**** DATA SHOWN

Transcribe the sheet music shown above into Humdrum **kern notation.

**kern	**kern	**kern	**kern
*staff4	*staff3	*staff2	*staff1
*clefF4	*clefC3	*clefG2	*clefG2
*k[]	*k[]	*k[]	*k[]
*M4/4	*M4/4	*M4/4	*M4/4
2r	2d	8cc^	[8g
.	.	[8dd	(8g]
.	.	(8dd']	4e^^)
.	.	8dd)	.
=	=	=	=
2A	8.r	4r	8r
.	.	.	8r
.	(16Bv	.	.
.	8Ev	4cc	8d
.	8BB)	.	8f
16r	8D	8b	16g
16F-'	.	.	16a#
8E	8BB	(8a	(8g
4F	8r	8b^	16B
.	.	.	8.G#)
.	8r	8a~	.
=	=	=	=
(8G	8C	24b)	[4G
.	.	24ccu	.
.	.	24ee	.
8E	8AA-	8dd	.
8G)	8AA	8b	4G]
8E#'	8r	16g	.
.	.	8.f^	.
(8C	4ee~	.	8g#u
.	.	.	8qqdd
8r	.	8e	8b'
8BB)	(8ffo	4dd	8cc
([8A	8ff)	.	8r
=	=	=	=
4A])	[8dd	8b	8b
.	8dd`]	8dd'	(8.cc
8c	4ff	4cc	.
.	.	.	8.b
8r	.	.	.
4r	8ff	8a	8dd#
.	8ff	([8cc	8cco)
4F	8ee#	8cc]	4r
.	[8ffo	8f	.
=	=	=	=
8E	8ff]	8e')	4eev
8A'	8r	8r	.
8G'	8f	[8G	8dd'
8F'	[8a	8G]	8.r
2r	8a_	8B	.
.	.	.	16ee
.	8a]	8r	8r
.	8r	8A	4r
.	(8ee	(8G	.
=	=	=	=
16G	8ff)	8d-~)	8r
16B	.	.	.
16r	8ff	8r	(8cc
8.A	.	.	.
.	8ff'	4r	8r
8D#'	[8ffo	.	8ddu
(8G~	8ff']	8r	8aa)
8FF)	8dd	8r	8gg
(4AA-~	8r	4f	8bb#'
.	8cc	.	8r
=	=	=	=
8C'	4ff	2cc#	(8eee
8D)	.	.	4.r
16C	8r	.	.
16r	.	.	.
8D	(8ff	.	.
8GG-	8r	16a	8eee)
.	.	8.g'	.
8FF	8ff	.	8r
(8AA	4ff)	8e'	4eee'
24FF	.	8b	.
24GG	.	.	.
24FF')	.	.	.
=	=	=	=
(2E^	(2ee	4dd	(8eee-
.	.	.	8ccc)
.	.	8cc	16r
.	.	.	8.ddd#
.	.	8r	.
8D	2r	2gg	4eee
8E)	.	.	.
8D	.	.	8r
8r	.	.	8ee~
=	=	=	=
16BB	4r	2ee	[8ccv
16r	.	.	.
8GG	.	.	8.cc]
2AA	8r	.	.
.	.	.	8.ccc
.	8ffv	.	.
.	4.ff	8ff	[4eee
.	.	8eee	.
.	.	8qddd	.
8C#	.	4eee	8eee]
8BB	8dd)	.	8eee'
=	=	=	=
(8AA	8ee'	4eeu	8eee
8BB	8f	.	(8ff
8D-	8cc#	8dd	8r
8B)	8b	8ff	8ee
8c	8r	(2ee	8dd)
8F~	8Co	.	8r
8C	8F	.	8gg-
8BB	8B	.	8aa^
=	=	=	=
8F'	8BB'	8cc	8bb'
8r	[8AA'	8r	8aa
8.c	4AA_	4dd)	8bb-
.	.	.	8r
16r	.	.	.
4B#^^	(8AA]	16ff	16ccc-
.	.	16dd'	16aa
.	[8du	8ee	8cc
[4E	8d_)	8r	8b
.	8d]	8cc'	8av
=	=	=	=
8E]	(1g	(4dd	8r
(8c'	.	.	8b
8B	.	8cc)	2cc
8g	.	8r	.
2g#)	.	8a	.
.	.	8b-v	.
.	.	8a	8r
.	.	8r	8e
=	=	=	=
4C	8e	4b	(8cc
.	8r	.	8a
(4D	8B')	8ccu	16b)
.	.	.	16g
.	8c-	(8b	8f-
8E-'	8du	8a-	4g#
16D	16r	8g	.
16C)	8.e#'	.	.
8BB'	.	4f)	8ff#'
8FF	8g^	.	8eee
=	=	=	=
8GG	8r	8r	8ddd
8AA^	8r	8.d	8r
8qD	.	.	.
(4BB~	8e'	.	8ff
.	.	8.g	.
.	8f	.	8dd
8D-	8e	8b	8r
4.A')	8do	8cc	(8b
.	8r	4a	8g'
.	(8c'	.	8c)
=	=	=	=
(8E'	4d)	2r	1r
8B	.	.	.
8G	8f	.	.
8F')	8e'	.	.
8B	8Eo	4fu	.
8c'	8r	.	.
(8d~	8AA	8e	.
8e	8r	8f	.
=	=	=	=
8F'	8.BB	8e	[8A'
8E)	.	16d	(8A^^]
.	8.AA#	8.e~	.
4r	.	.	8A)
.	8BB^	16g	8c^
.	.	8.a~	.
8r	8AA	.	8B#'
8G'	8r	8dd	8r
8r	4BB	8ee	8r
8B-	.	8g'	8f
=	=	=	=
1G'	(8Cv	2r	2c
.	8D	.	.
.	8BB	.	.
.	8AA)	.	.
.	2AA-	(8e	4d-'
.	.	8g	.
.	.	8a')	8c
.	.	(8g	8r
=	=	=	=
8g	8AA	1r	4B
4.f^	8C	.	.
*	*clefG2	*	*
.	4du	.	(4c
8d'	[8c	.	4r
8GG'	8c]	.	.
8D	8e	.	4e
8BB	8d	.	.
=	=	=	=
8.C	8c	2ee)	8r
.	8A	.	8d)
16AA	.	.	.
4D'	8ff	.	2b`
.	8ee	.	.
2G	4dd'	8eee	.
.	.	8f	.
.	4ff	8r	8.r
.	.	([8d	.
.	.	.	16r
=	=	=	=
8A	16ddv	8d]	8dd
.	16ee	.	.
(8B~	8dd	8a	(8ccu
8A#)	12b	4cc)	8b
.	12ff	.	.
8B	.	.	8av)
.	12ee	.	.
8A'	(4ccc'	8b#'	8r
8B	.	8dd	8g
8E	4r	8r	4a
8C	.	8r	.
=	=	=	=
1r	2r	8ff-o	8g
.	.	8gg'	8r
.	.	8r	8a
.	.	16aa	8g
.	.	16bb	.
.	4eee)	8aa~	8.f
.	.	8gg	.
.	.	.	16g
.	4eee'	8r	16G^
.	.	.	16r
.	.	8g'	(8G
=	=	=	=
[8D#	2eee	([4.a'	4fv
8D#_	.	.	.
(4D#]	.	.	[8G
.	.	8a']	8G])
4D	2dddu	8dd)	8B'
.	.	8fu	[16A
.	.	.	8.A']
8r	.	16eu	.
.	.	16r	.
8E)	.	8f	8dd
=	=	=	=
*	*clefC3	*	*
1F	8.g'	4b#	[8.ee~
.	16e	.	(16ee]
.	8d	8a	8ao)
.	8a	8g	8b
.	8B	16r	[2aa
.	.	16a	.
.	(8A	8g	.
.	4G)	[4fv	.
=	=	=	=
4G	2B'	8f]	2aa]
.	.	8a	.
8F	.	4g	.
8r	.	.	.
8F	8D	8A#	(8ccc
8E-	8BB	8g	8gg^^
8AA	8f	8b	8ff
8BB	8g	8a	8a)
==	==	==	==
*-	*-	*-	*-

********

REQUIREMENT -
Locate every line above that contains the string "kern", matching case exactly, and copy each of those lines in full.

ANSWER FOR THE TASK -
Transcribe the sheet music shown above into Humdrum **kern notation.
**kern	**kern	**kern	**kern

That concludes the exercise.